EXERCISE DESCRIPTION -
Beginning with the first line of the data below, reproduce every line unchanged, ending with the line that holds "blue soap dispenser [407,535,465,612]".

MATERIAL PROVIDED -

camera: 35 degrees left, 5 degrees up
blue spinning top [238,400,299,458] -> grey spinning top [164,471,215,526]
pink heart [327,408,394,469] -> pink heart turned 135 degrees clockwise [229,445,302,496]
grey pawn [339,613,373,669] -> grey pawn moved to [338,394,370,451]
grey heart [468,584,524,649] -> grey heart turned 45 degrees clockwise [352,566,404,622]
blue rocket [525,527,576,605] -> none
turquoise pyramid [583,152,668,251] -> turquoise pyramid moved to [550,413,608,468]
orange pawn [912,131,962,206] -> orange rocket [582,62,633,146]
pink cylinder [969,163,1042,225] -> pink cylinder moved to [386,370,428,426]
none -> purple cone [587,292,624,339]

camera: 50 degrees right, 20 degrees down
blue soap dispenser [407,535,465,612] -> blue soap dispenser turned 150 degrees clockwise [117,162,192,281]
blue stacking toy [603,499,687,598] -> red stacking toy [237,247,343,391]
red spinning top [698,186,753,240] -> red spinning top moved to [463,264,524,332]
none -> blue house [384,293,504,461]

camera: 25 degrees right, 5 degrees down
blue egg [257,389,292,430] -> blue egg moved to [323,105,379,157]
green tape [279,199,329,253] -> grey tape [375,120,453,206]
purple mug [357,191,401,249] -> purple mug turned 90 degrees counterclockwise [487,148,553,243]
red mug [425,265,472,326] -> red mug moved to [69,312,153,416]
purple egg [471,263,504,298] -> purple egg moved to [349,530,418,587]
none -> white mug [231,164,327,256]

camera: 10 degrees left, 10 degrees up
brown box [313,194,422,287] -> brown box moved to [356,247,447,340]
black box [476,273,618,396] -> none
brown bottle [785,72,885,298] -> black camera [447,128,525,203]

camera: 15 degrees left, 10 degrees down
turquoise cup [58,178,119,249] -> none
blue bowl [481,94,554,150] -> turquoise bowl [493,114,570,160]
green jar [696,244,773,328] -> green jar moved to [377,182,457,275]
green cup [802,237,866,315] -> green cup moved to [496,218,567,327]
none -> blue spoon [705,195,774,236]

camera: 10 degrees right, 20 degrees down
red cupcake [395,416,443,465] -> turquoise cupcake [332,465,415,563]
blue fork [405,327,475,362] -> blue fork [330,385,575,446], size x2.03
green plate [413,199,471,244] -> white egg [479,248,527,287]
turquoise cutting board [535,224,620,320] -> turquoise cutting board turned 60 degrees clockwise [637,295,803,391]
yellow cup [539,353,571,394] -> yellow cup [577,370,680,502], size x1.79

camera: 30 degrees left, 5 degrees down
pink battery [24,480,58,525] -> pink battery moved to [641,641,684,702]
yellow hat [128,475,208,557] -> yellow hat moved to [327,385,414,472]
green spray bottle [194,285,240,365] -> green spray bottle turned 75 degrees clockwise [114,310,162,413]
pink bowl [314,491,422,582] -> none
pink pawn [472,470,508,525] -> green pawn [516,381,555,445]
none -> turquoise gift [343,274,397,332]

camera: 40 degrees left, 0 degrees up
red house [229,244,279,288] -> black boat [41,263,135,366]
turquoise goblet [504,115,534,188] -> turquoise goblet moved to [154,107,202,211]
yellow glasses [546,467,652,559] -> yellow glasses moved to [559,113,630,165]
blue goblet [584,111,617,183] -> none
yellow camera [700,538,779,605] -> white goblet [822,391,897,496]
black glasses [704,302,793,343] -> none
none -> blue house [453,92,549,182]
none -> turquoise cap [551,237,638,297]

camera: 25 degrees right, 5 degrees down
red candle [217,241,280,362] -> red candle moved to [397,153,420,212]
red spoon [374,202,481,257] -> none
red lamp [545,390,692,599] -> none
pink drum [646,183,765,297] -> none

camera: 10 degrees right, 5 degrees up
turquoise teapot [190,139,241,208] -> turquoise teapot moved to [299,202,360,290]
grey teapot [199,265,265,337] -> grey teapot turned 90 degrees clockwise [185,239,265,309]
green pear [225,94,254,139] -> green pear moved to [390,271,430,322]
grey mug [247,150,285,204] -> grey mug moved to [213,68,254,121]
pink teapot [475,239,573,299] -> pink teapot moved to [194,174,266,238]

TASK ANSWER -
camera: 35 degrees left, 5 degrees up
blue spinning top [238,400,299,458] -> grey spinning top [164,471,215,526]
pink heart [327,408,394,469] -> pink heart turned 135 degrees clockwise [229,445,302,496]
grey pawn [339,613,373,669] -> grey pawn moved to [338,394,370,451]
grey heart [468,584,524,649] -> grey heart turned 45 degrees clockwise [352,566,404,622]
blue rocket [525,527,576,605] -> none
turquoise pyramid [583,152,668,251] -> turquoise pyramid moved to [550,413,608,468]
orange pawn [912,131,962,206] -> orange rocket [582,62,633,146]
pink cylinder [969,163,1042,225] -> pink cylinder moved to [386,370,428,426]
none -> purple cone [587,292,624,339]

camera: 50 degrees right, 20 degrees down
blue soap dispenser [407,535,465,612] -> blue soap dispenser turned 150 degrees clockwise [117,162,192,281]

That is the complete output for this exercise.